Task details
The following entries are to be repeated exactly, and the pictures are to be left behind.

====== The data ======

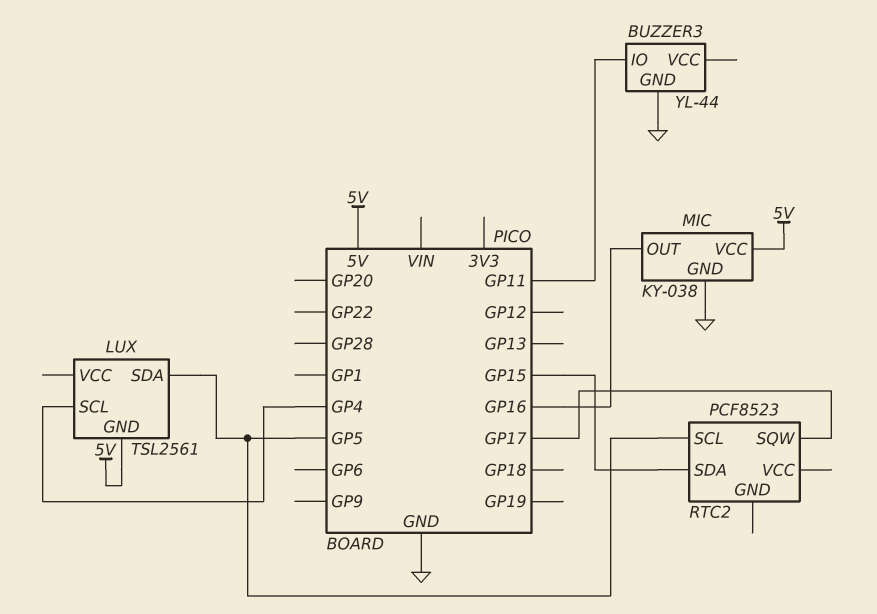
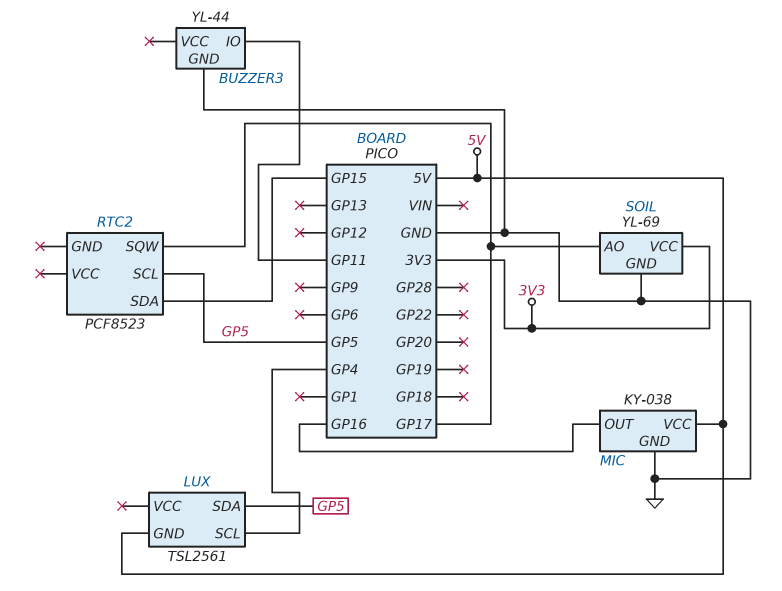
SOIL: none -> YL-69
SOIL pin AO: none -> GP17
SOIL pin GND: none -> GND
SOIL pin VCC: none -> 3V3

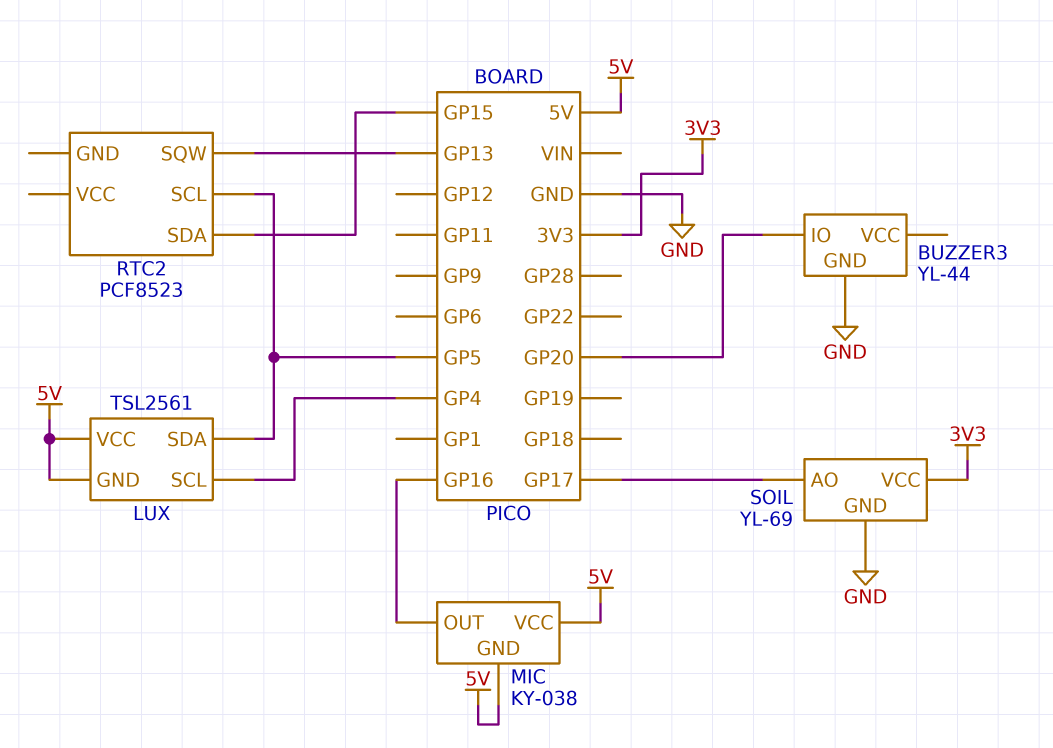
BUZZER3 pin IO: GP11 -> GP20
LUX pin VCC: none -> 5V
MIC pin GND: GND -> 5V
RTC2 pin SQW: GP17 -> GP13

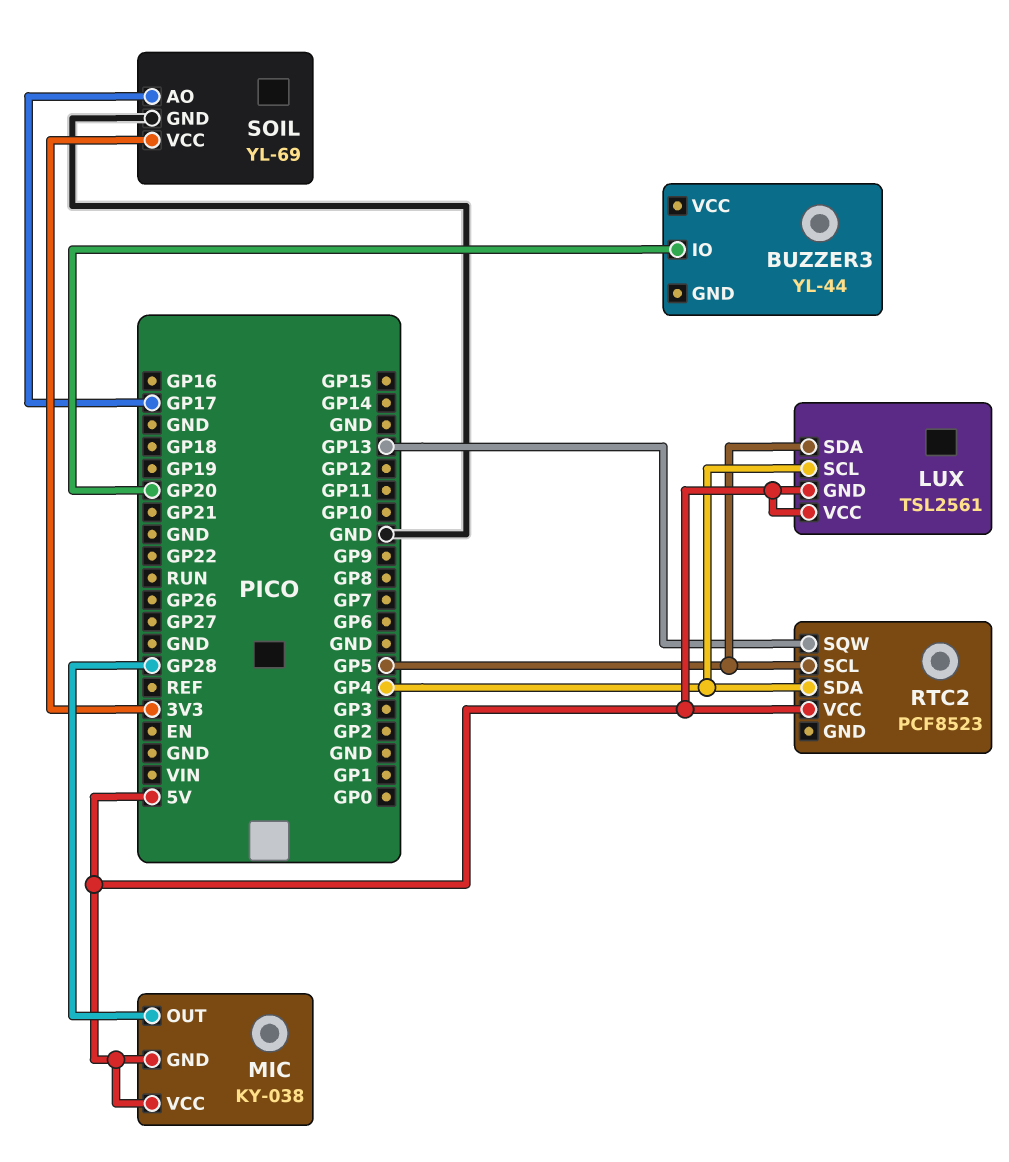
BUZZER3 pin GND: GND -> none
MIC pin OUT: GP16 -> GP28
RTC2 pin SDA: GP15 -> GP4
RTC2 pin VCC: none -> 5V

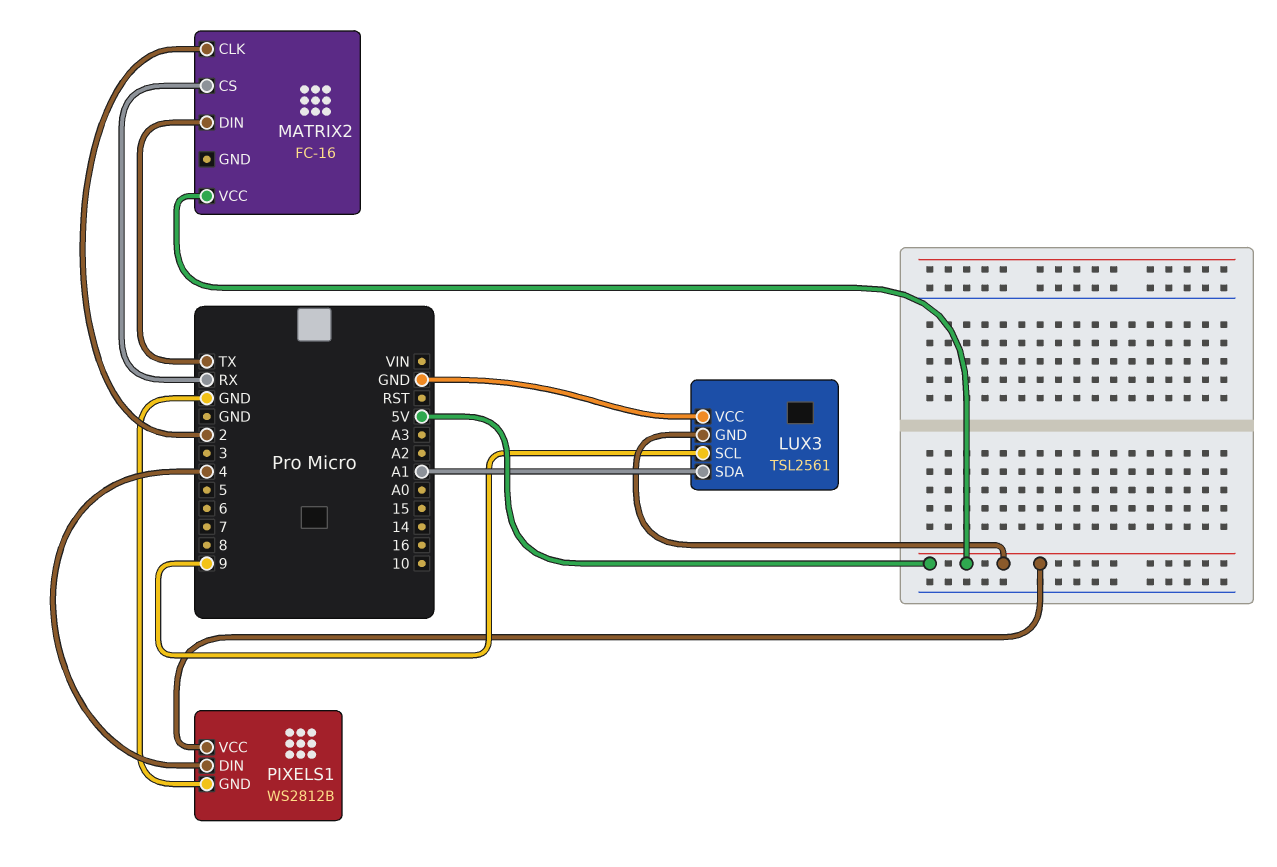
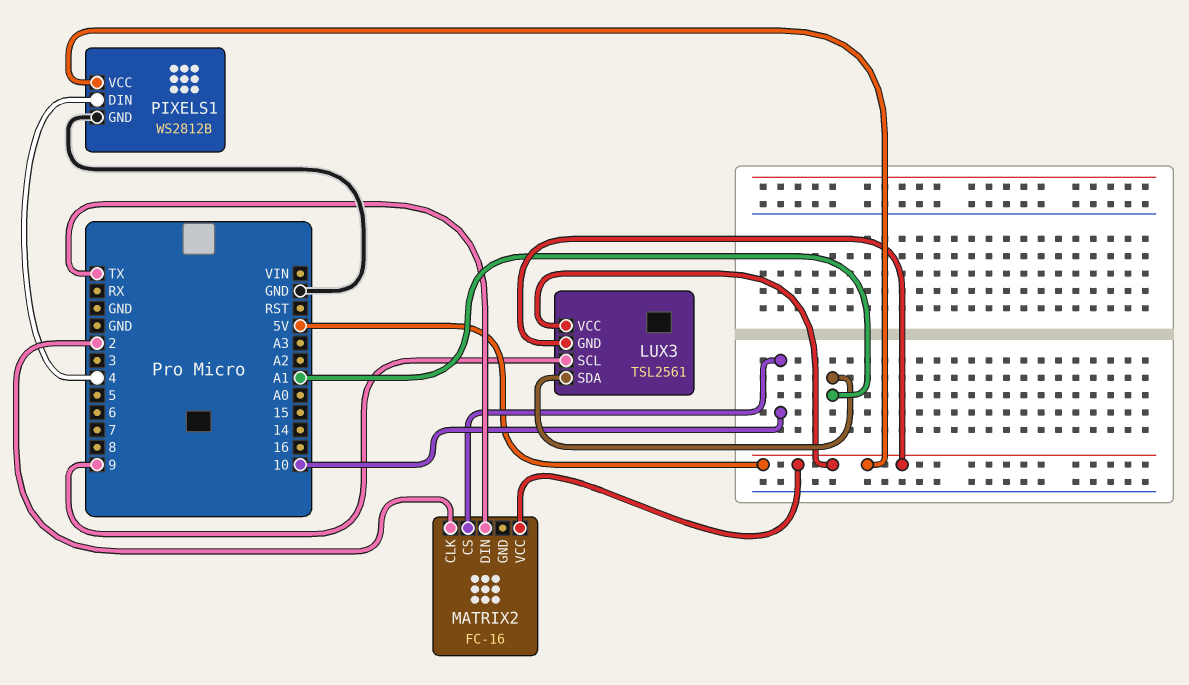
LUX3 pin VCC: GND -> 5V
MATRIX2 pin CS: RX -> 10

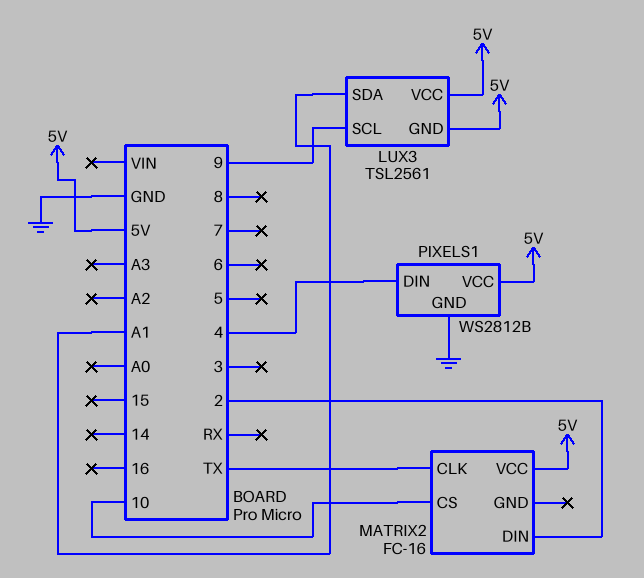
MATRIX2 pin CLK: 2 -> TX
MATRIX2 pin DIN: TX -> 2

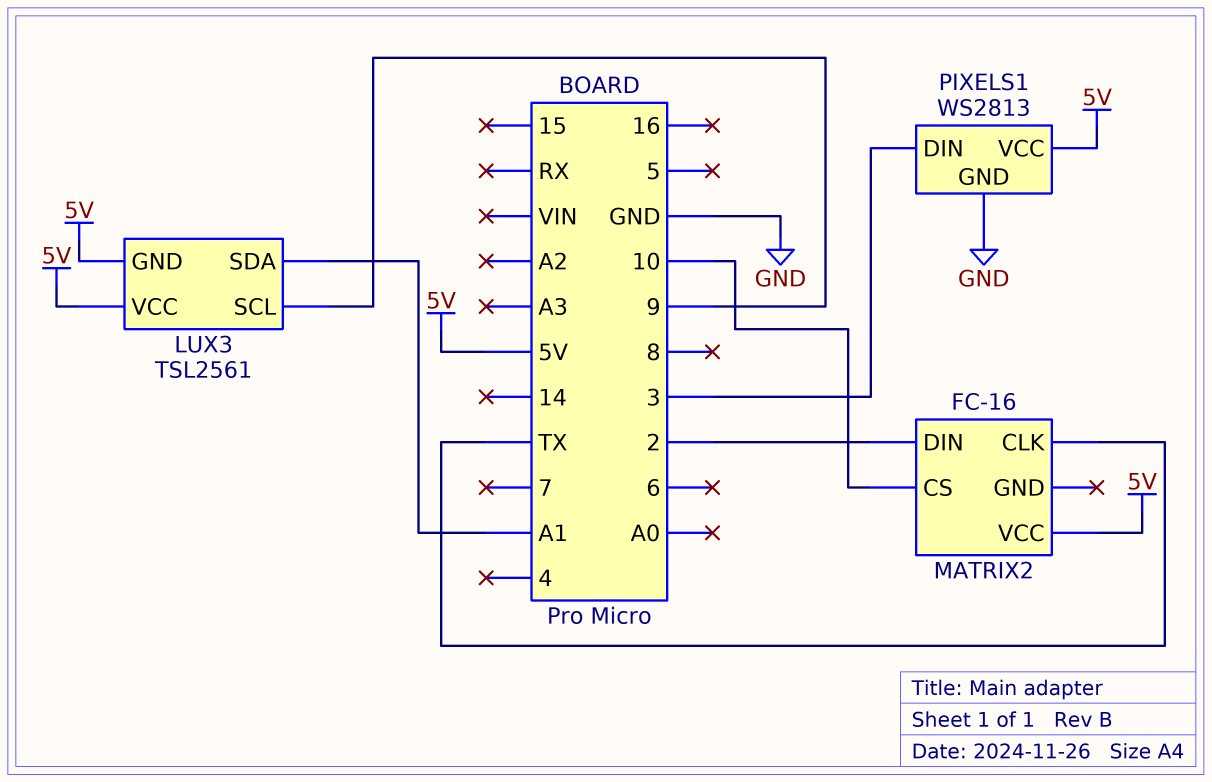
PIXELS1: WS2812B -> WS2813
PIXELS1 pin DIN: 4 -> 3

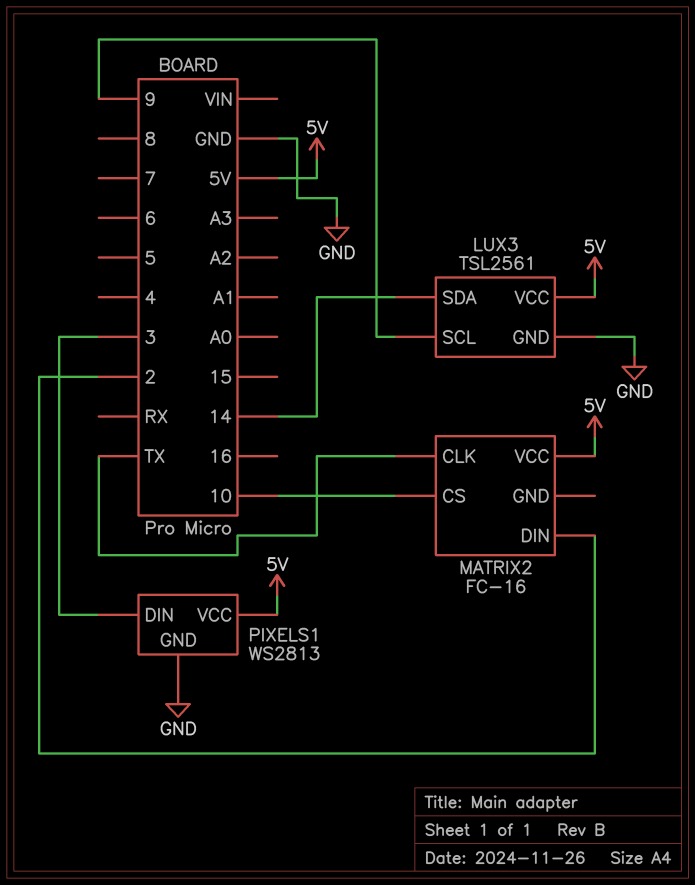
LUX3 pin GND: 5V -> GND
LUX3 pin SDA: A1 -> 14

======

Response
SOIL: none -> YL-69
SOIL pin AO: none -> GP17
SOIL pin GND: none -> GND
SOIL pin VCC: none -> 3V3

BUZZER3 pin IO: GP11 -> GP20
LUX pin VCC: none -> 5V
MIC pin GND: GND -> 5V
RTC2 pin SQW: GP17 -> GP13

BUZZER3 pin GND: GND -> none
MIC pin OUT: GP16 -> GP28
RTC2 pin SDA: GP15 -> GP4
RTC2 pin VCC: none -> 5V

LUX3 pin VCC: GND -> 5V
MATRIX2 pin CS: RX -> 10

MATRIX2 pin CLK: 2 -> TX
MATRIX2 pin DIN: TX -> 2

PIXELS1: WS2812B -> WS2813
PIXELS1 pin DIN: 4 -> 3

LUX3 pin GND: 5V -> GND
LUX3 pin SDA: A1 -> 14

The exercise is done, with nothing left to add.